* _What this task involves_
Search through the entries for the word "pierścień" and copy every line that has it.

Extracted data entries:
┄┄┄┄┄┄┄┄┄┄┄┄┄┄┄┄┄┄┄┄

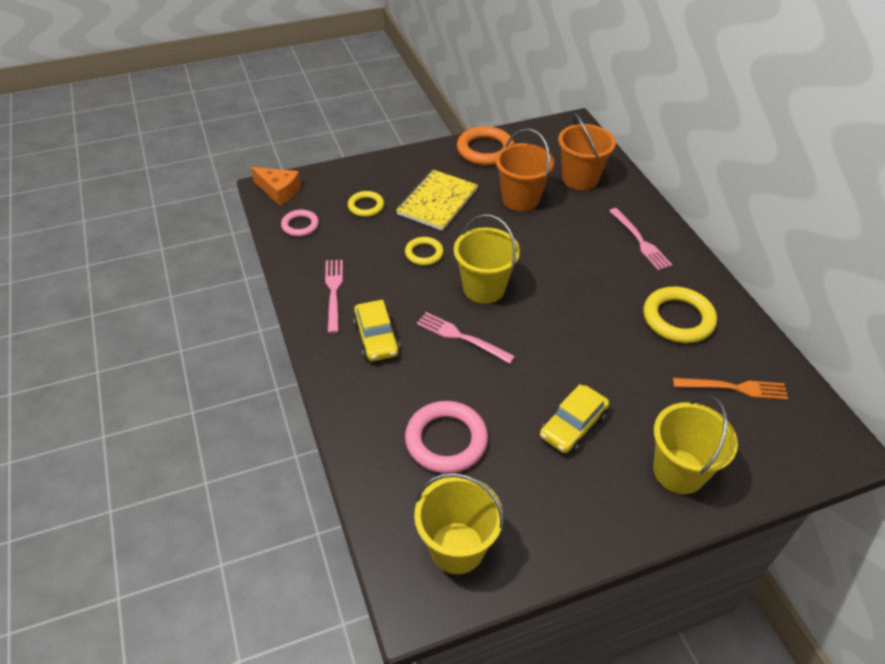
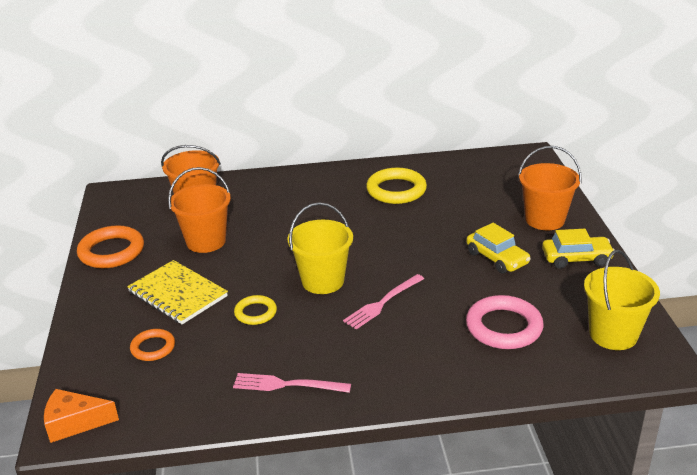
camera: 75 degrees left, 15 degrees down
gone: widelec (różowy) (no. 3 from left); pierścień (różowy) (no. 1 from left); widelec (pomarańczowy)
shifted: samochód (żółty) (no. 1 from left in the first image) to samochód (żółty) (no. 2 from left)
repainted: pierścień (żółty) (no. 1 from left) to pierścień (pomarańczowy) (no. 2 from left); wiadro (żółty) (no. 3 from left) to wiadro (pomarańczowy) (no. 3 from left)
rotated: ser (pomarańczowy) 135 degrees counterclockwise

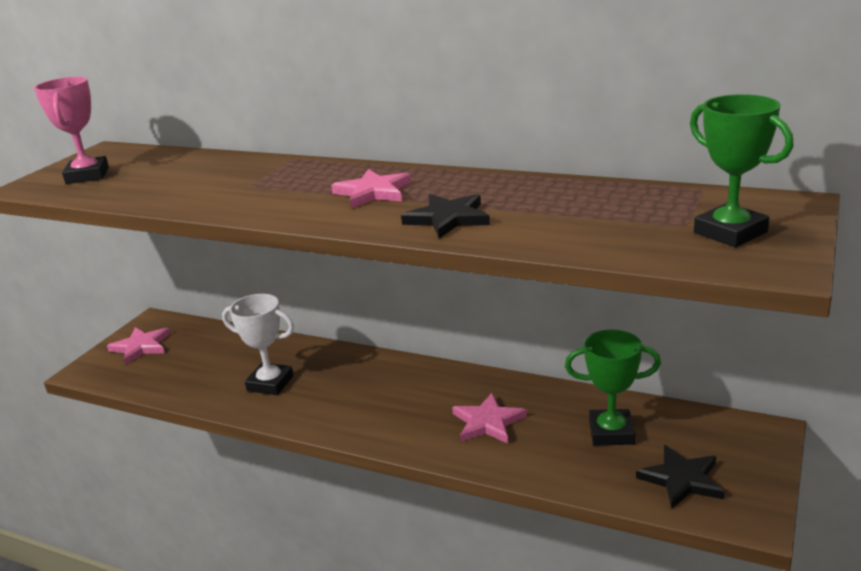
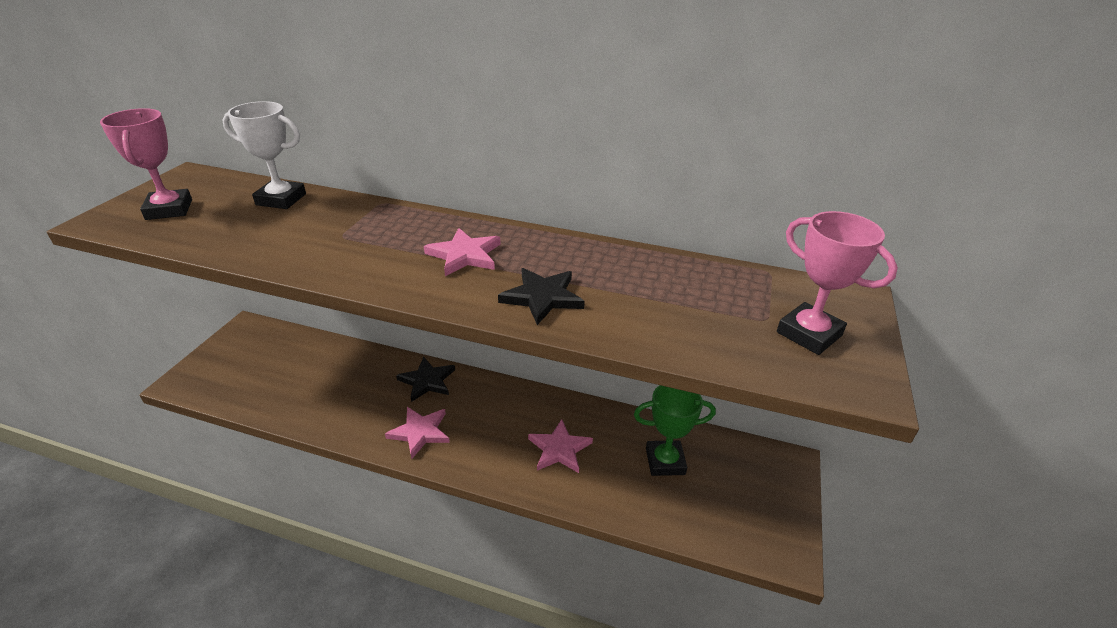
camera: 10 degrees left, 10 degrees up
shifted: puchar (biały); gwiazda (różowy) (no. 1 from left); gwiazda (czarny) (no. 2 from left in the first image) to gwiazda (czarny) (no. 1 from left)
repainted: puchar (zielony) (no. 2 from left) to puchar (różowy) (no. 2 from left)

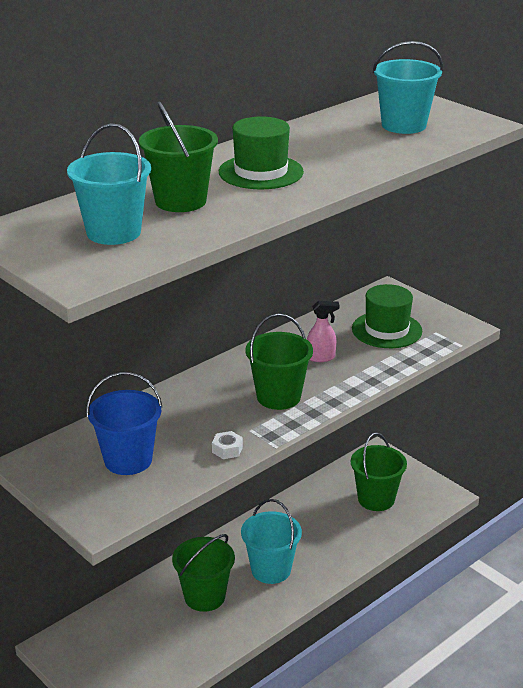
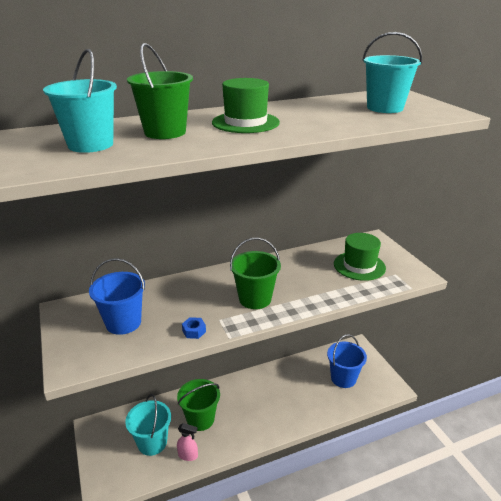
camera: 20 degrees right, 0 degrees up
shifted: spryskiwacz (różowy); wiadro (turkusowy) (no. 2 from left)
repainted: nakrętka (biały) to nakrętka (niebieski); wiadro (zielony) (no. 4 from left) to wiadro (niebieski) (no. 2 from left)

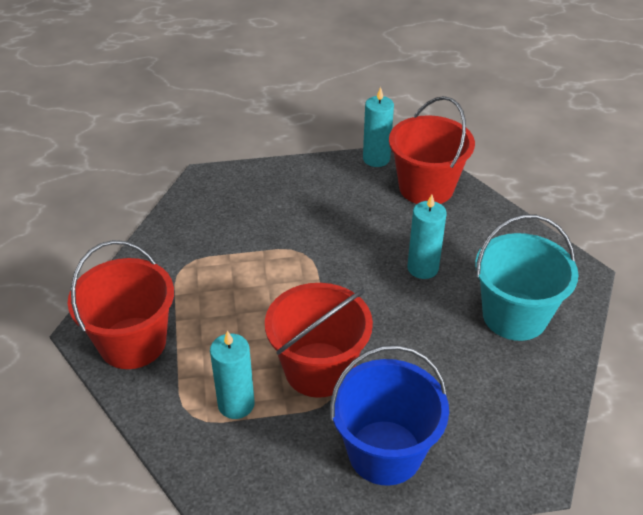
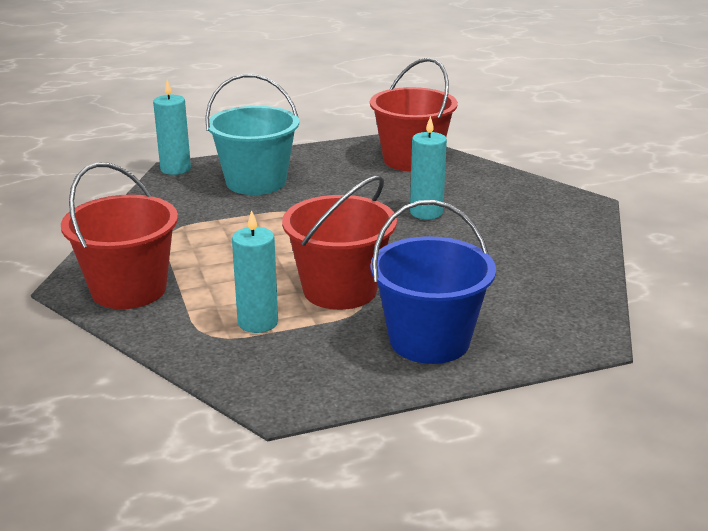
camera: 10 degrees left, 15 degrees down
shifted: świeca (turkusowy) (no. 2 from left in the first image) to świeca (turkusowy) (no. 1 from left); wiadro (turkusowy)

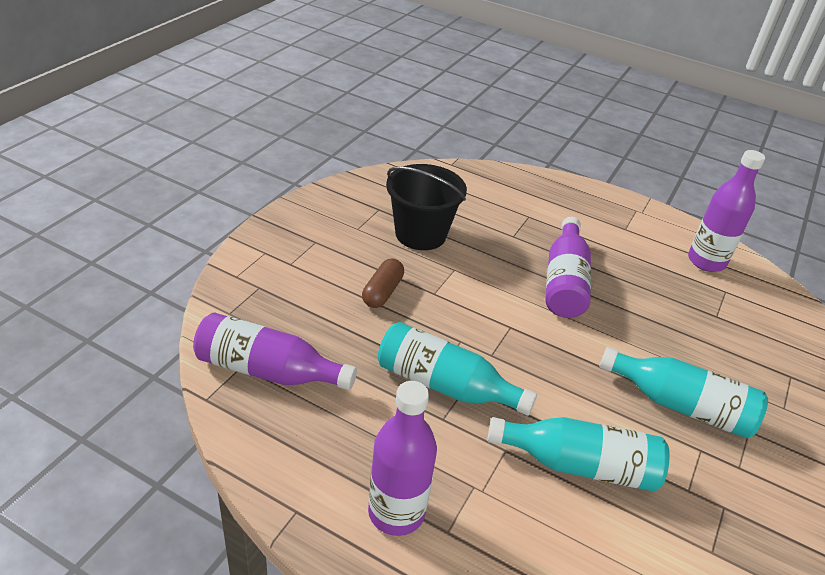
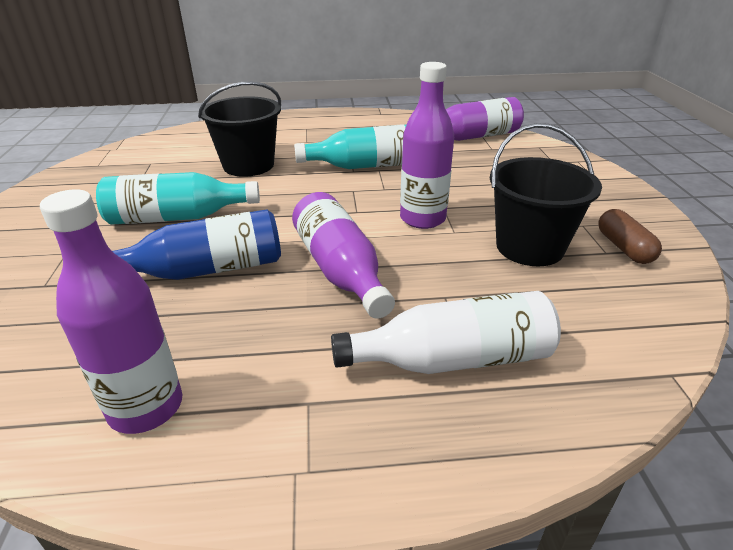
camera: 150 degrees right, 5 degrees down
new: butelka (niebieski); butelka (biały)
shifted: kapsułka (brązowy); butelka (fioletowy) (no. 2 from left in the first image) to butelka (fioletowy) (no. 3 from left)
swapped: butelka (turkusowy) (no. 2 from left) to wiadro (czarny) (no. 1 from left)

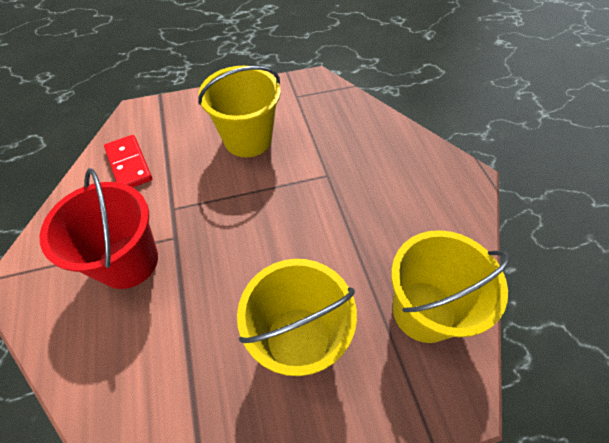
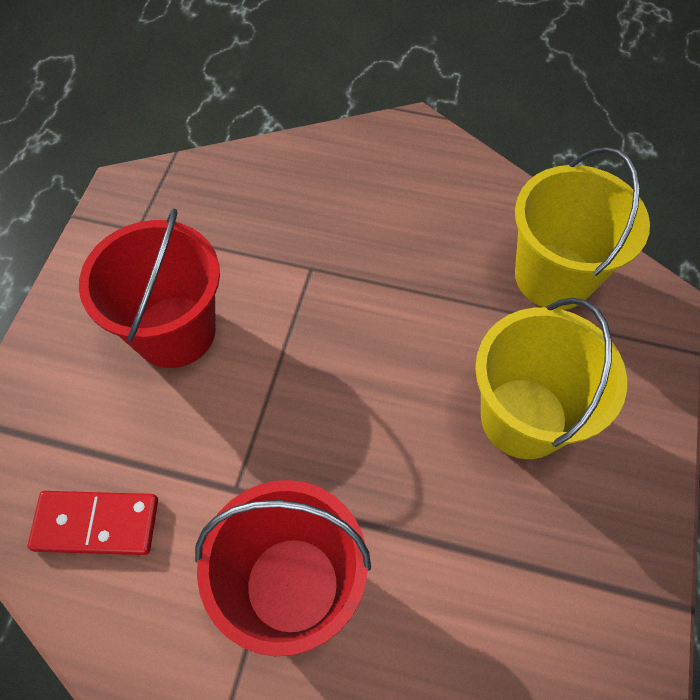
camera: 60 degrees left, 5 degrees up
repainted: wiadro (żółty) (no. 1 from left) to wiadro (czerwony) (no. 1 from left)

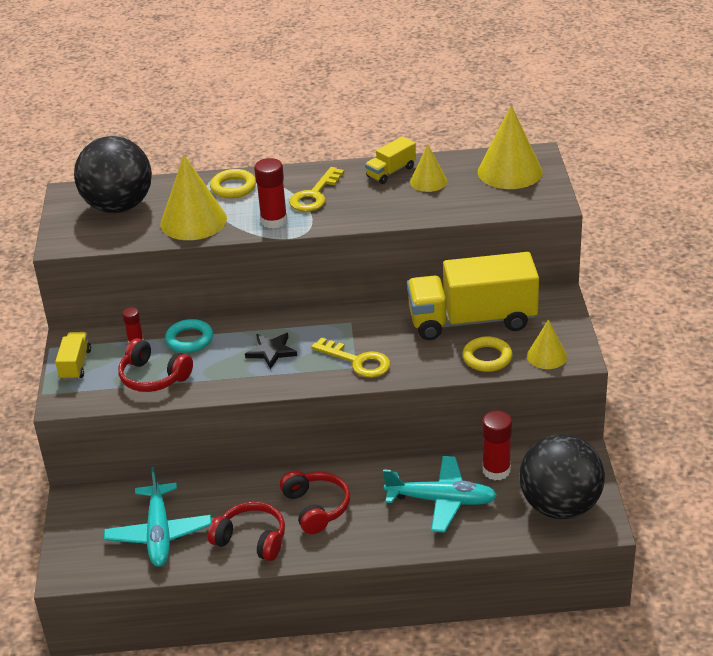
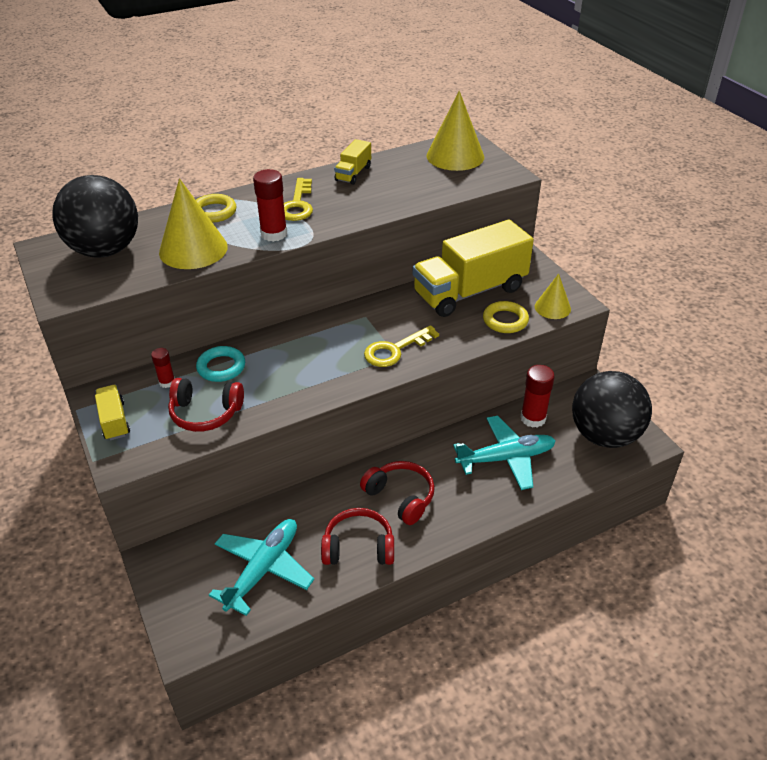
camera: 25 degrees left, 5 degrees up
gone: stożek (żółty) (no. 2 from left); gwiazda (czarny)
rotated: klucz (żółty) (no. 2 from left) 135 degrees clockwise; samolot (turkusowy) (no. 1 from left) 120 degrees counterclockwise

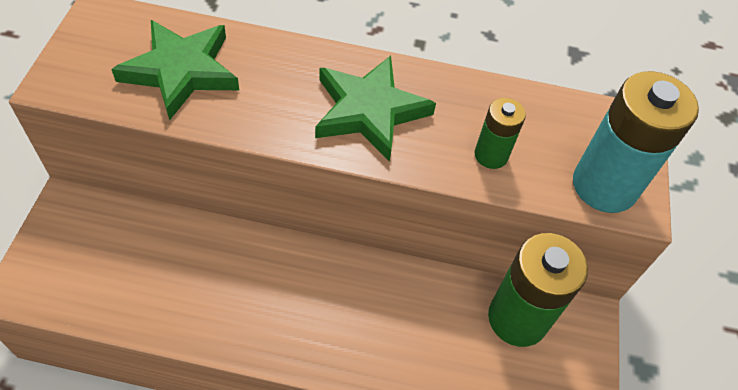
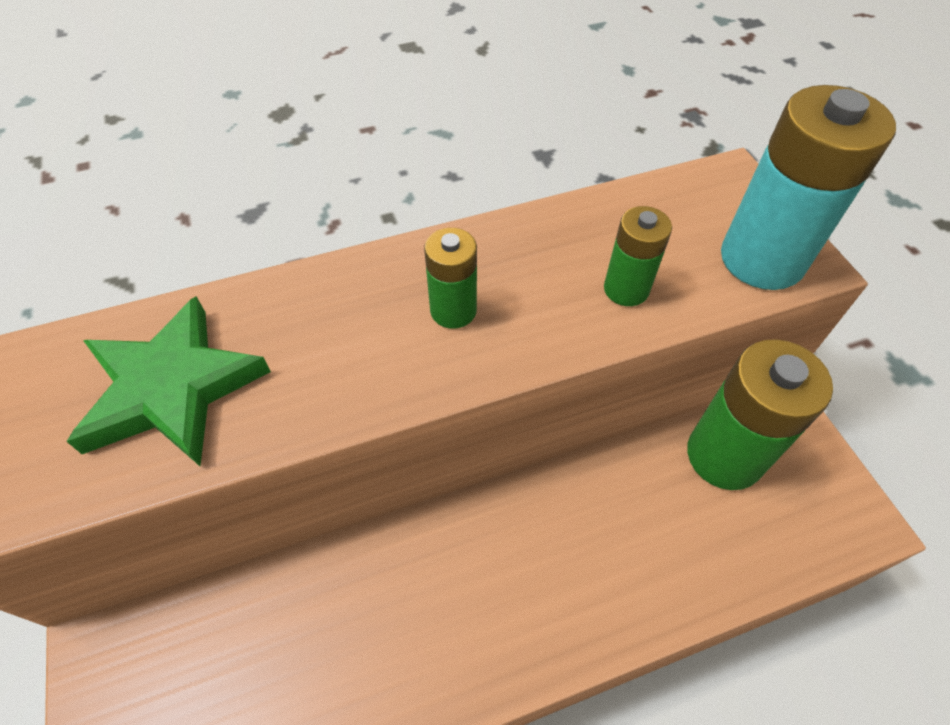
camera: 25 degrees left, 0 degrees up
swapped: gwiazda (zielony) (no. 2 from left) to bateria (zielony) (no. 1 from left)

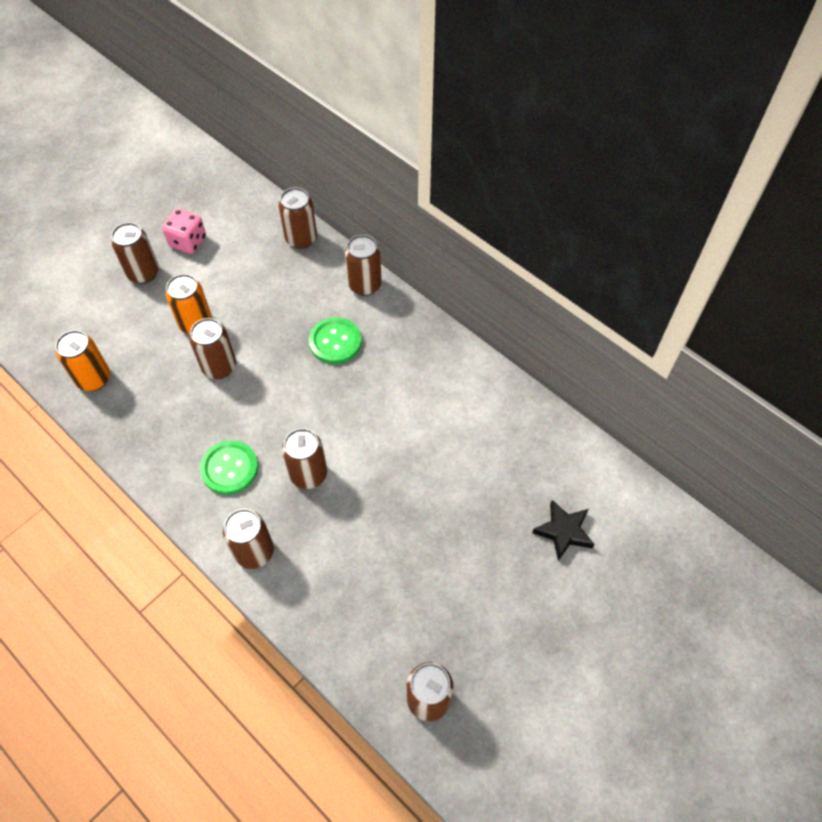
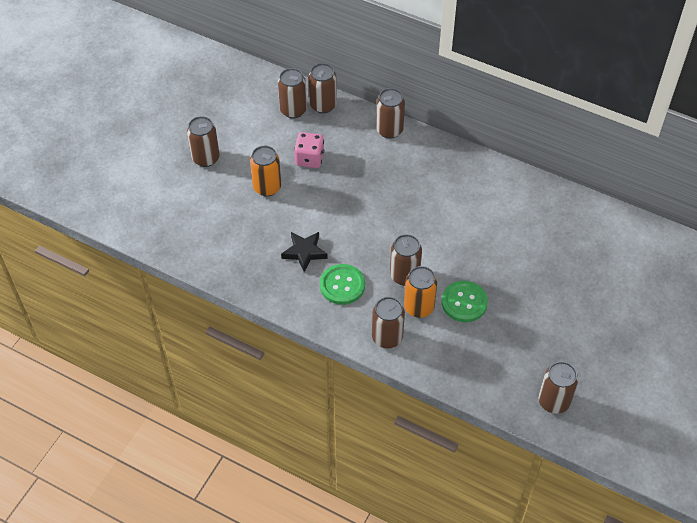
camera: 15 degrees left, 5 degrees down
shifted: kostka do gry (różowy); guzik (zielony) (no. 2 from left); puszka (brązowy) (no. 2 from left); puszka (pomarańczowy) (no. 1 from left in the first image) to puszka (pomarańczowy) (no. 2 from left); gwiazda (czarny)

┄┄┄┄┄┄┄┄┄┄┄┄┄┄┄┄┄┄┄┄

* _Answer box_
gone: widelec (różowy) (no. 3 from left); pierścień (różowy) (no. 1 from left); widelec (pomarańczowy)
repainted: pierścień (żółty) (no. 1 from left) to pierścień (pomarańczowy) (no. 2 from left); wiadro (żółty) (no. 3 from left) to wiadro (pomarańczowy) (no. 3 from left)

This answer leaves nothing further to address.